• What this task involves: Your answer must be the full set of records, copied exactly, with no pictures in it.

Stored data entries
◇ ◇ ◇ ◇ ◇
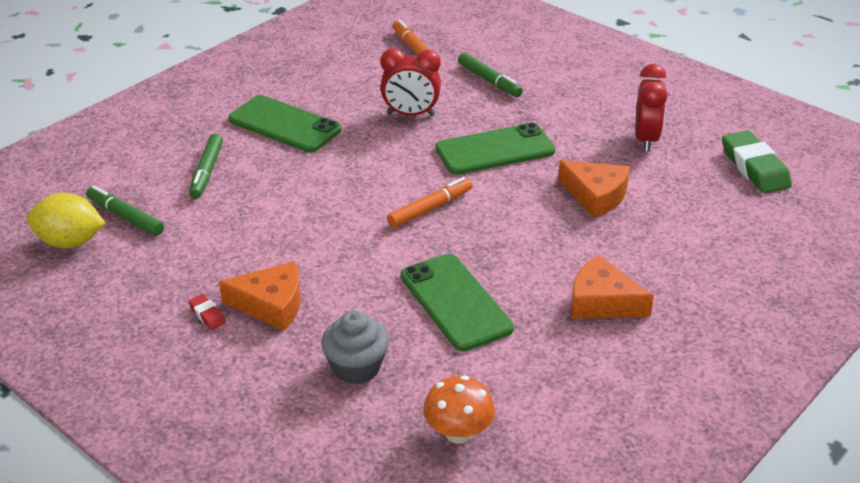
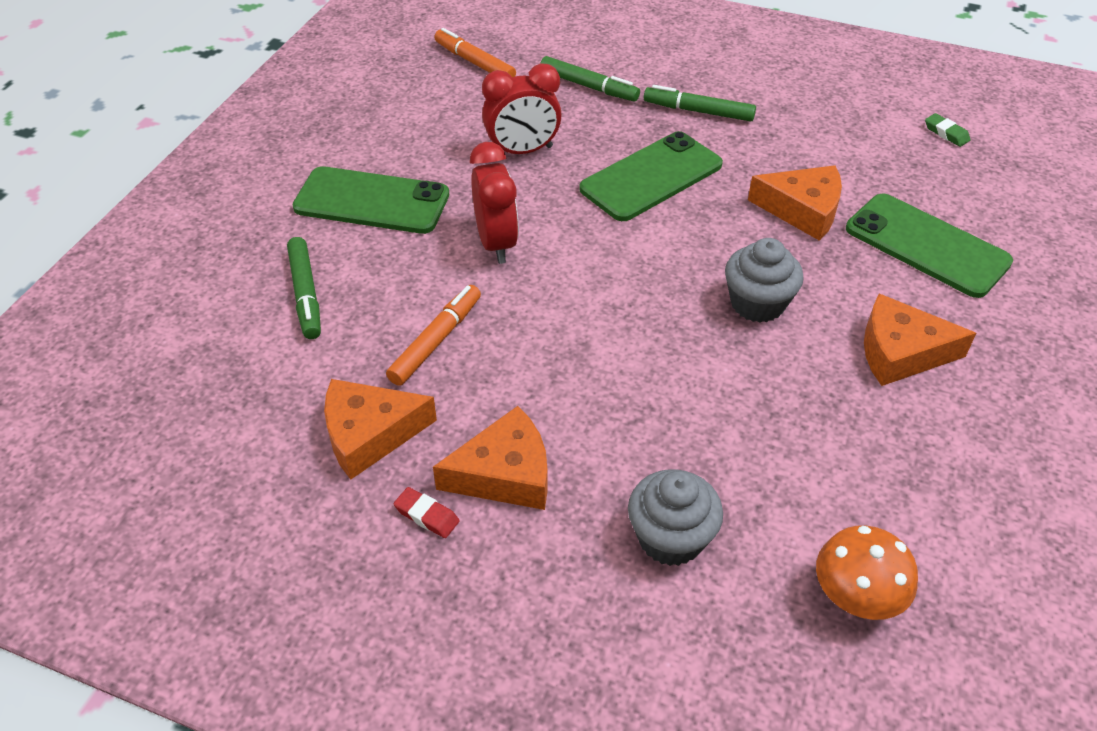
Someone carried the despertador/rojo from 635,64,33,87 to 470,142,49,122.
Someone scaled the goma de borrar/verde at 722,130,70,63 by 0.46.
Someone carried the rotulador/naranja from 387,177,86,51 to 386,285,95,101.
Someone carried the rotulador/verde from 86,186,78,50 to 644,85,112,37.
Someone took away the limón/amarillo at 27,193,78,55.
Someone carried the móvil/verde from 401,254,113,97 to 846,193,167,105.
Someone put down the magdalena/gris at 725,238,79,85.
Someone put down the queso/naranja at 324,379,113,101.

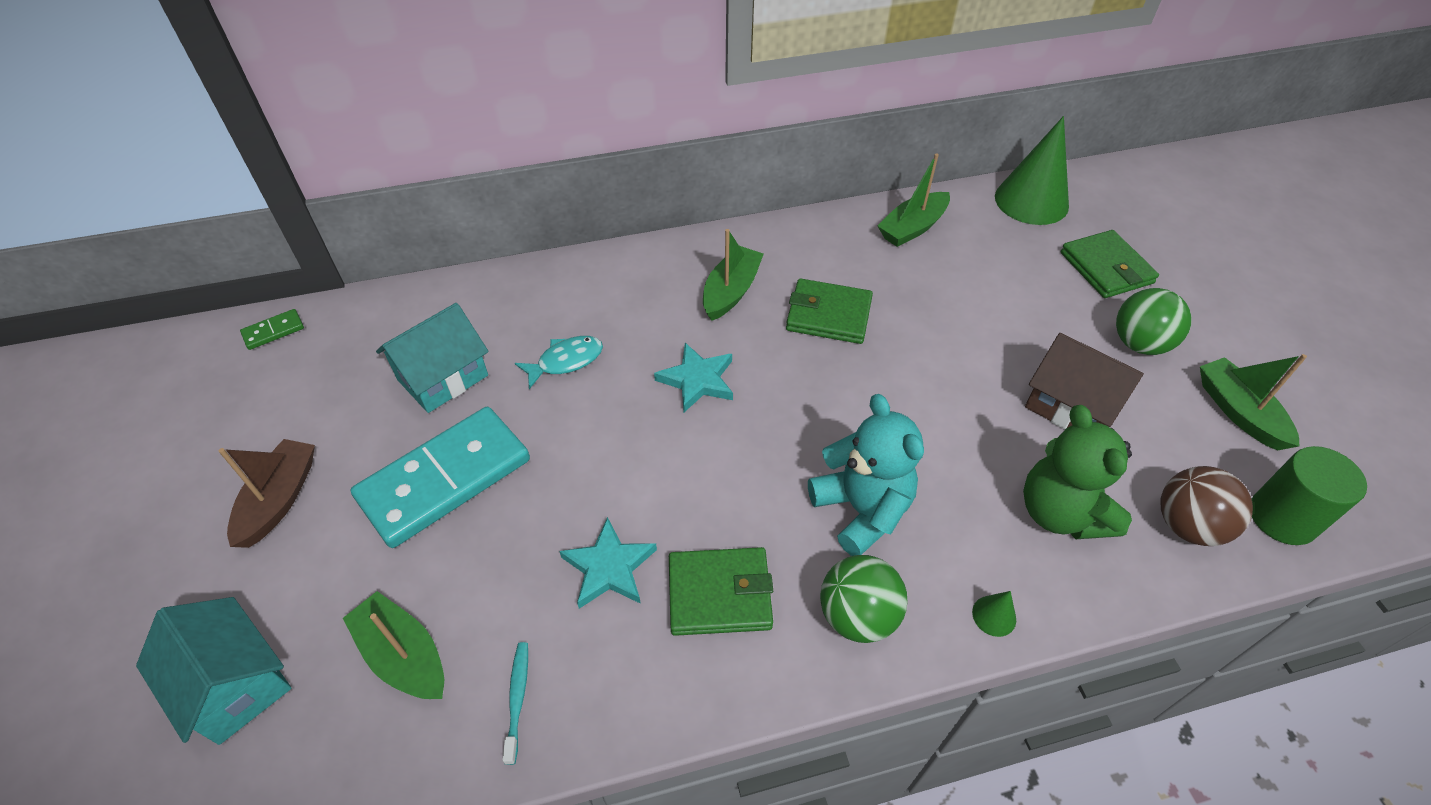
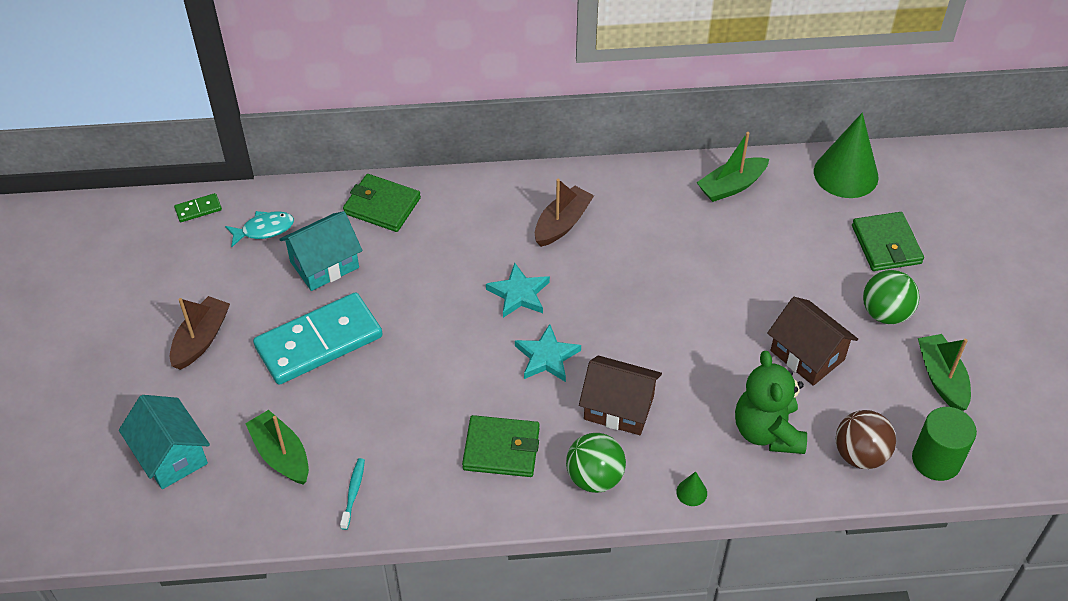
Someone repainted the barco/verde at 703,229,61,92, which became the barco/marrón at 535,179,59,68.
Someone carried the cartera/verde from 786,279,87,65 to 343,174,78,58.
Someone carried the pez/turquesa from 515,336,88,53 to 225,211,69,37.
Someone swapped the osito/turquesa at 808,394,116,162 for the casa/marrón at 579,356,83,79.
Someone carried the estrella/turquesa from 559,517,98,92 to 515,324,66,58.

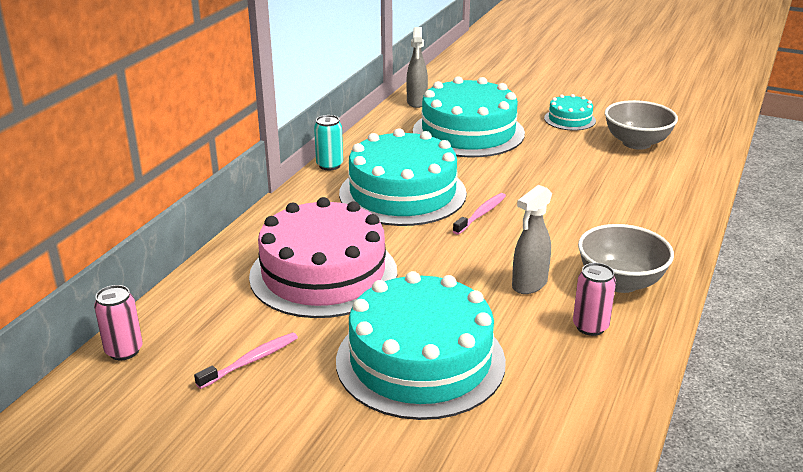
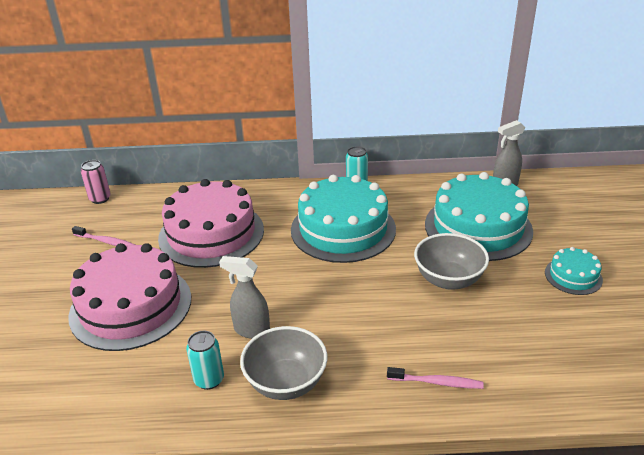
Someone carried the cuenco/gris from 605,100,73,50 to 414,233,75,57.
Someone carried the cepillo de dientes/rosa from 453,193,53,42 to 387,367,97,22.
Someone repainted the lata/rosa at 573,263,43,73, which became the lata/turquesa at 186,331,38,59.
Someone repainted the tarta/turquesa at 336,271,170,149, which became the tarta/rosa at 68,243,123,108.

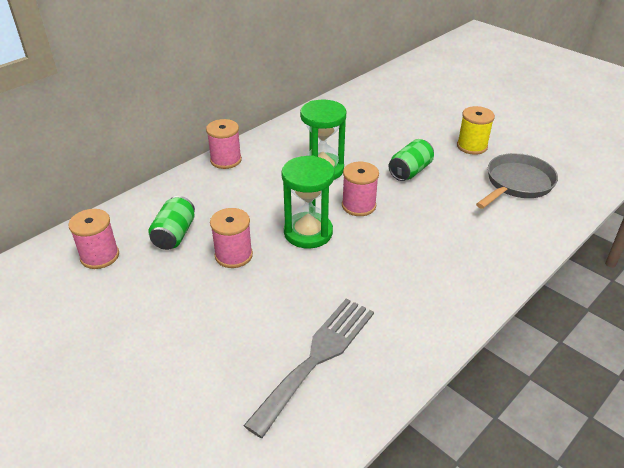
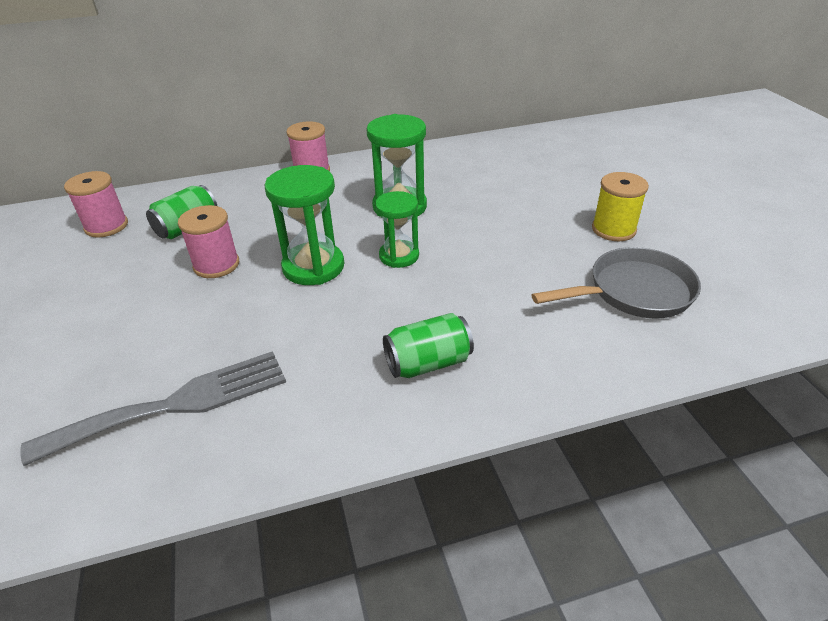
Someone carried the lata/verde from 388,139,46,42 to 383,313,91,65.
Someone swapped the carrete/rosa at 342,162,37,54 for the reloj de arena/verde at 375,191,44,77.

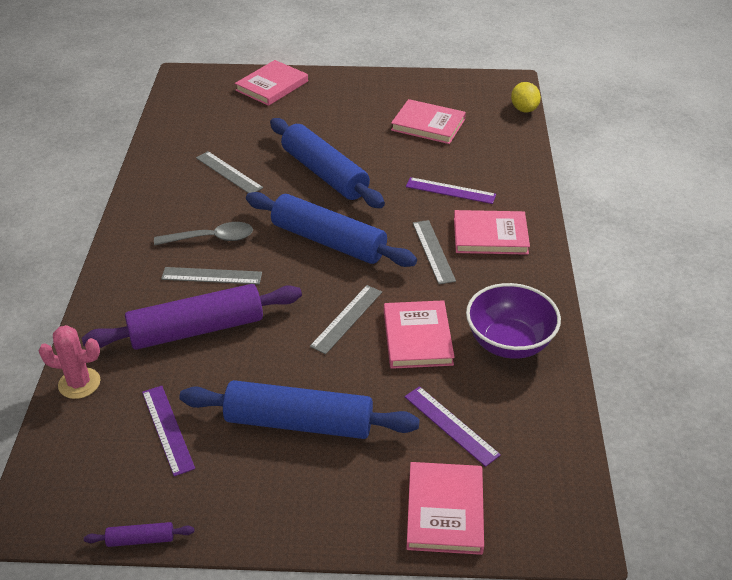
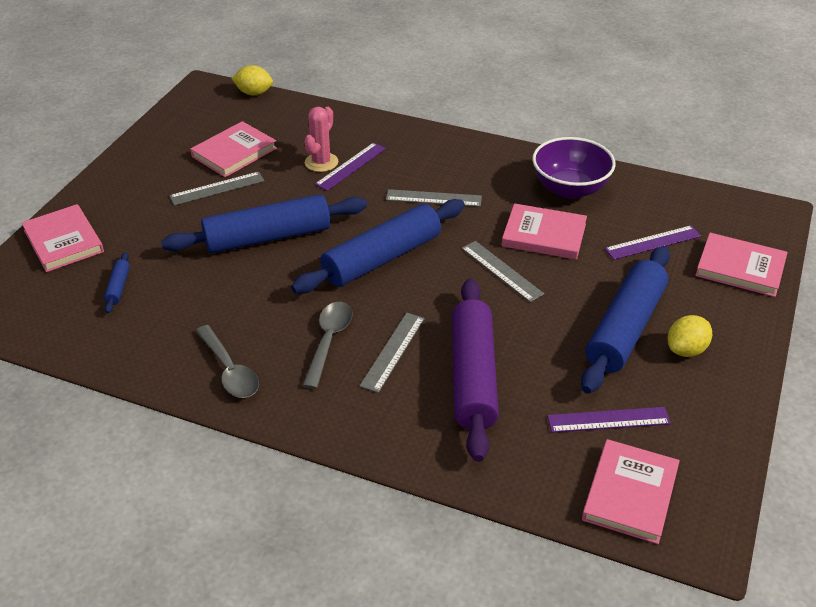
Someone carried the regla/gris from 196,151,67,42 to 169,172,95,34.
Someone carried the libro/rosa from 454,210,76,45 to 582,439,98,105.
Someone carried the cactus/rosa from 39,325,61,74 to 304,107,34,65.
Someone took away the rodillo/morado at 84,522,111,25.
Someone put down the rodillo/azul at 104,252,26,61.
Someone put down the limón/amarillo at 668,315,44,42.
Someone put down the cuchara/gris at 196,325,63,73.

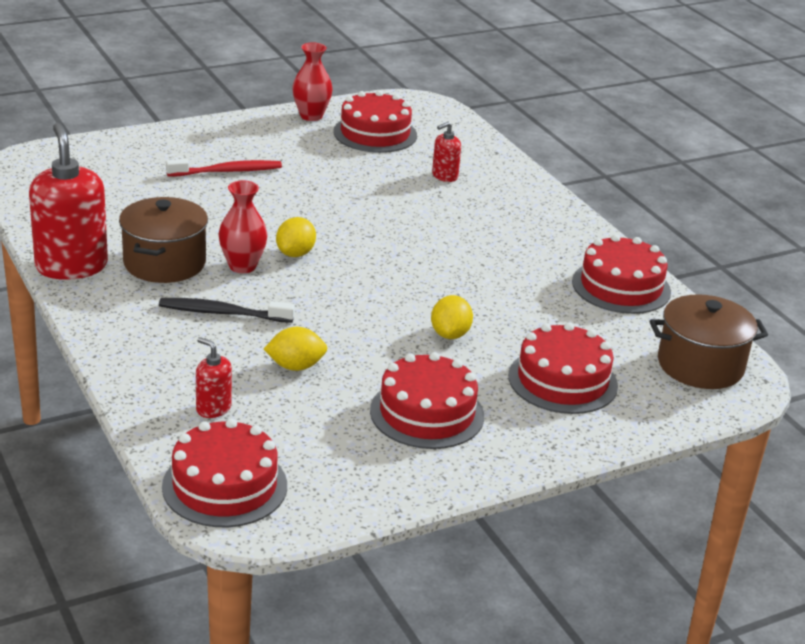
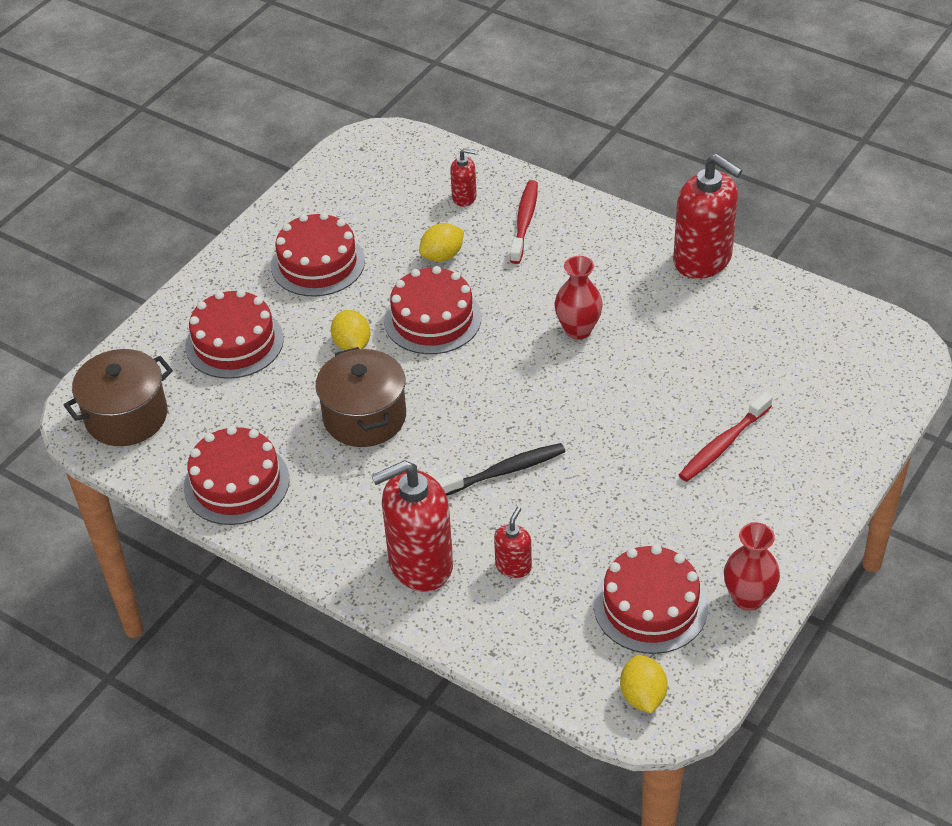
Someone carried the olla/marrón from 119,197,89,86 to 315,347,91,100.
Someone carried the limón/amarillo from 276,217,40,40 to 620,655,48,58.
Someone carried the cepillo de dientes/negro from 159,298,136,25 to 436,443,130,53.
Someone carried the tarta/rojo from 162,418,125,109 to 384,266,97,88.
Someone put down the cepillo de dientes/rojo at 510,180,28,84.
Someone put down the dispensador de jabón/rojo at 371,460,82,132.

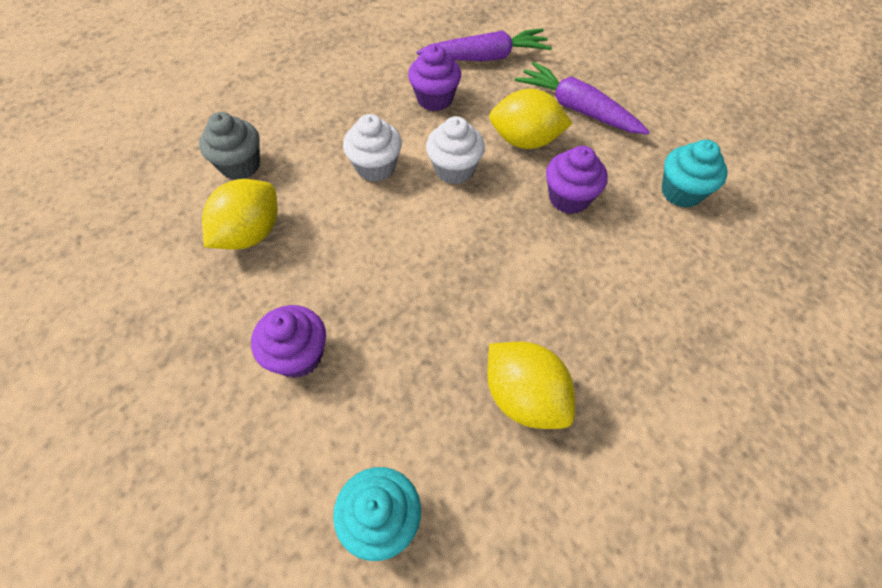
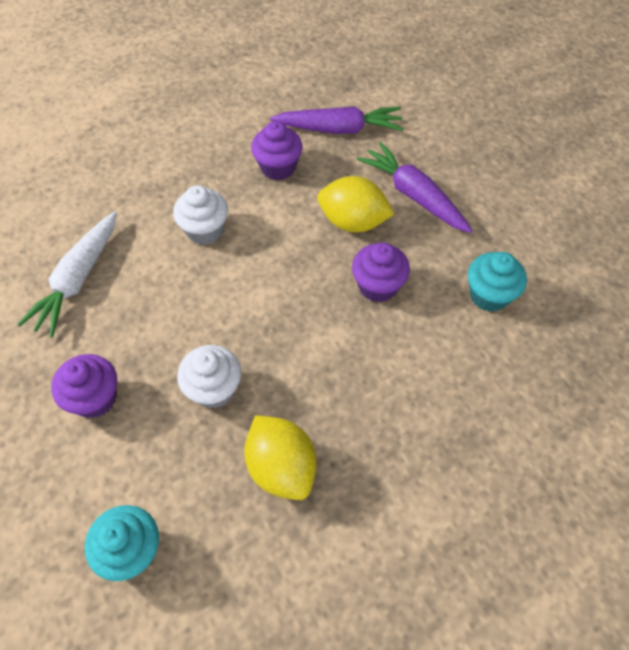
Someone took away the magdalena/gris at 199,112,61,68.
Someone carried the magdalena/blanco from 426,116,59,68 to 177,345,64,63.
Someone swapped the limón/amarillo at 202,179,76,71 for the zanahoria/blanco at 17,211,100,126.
◇ ◇ ◇ ◇ ◇
• Your response:
Someone carried the despertador/rojo from 635,64,33,87 to 470,142,49,122.
Someone scaled the goma de borrar/verde at 722,130,70,63 by 0.46.
Someone carried the rotulador/naranja from 387,177,86,51 to 386,285,95,101.
Someone carried the rotulador/verde from 86,186,78,50 to 644,85,112,37.
Someone took away the limón/amarillo at 27,193,78,55.
Someone carried the móvil/verde from 401,254,113,97 to 846,193,167,105.
Someone put down the magdalena/gris at 725,238,79,85.
Someone put down the queso/naranja at 324,379,113,101.

Someone repainted the barco/verde at 703,229,61,92, which became the barco/marrón at 535,179,59,68.
Someone carried the cartera/verde from 786,279,87,65 to 343,174,78,58.
Someone carried the pez/turquesa from 515,336,88,53 to 225,211,69,37.
Someone swapped the osito/turquesa at 808,394,116,162 for the casa/marrón at 579,356,83,79.
Someone carried the estrella/turquesa from 559,517,98,92 to 515,324,66,58.

Someone carried the cuenco/gris from 605,100,73,50 to 414,233,75,57.
Someone carried the cepillo de dientes/rosa from 453,193,53,42 to 387,367,97,22.
Someone repainted the lata/rosa at 573,263,43,73, which became the lata/turquesa at 186,331,38,59.
Someone repainted the tarta/turquesa at 336,271,170,149, which became the tarta/rosa at 68,243,123,108.

Someone carried the lata/verde from 388,139,46,42 to 383,313,91,65.
Someone swapped the carrete/rosa at 342,162,37,54 for the reloj de arena/verde at 375,191,44,77.

Someone carried the regla/gris from 196,151,67,42 to 169,172,95,34.
Someone carried the libro/rosa from 454,210,76,45 to 582,439,98,105.
Someone carried the cactus/rosa from 39,325,61,74 to 304,107,34,65.
Someone took away the rodillo/morado at 84,522,111,25.
Someone put down the rodillo/azul at 104,252,26,61.
Someone put down the limón/amarillo at 668,315,44,42.
Someone put down the cuchara/gris at 196,325,63,73.

Someone carried the olla/marrón from 119,197,89,86 to 315,347,91,100.
Someone carried the limón/amarillo from 276,217,40,40 to 620,655,48,58.
Someone carried the cepillo de dientes/negro from 159,298,136,25 to 436,443,130,53.
Someone carried the tarta/rojo from 162,418,125,109 to 384,266,97,88.
Someone put down the cepillo de dientes/rojo at 510,180,28,84.
Someone put down the dispensador de jabón/rojo at 371,460,82,132.

Someone took away the magdalena/gris at 199,112,61,68.
Someone carried the magdalena/blanco from 426,116,59,68 to 177,345,64,63.
Someone swapped the limón/amarillo at 202,179,76,71 for the zanahoria/blanco at 17,211,100,126.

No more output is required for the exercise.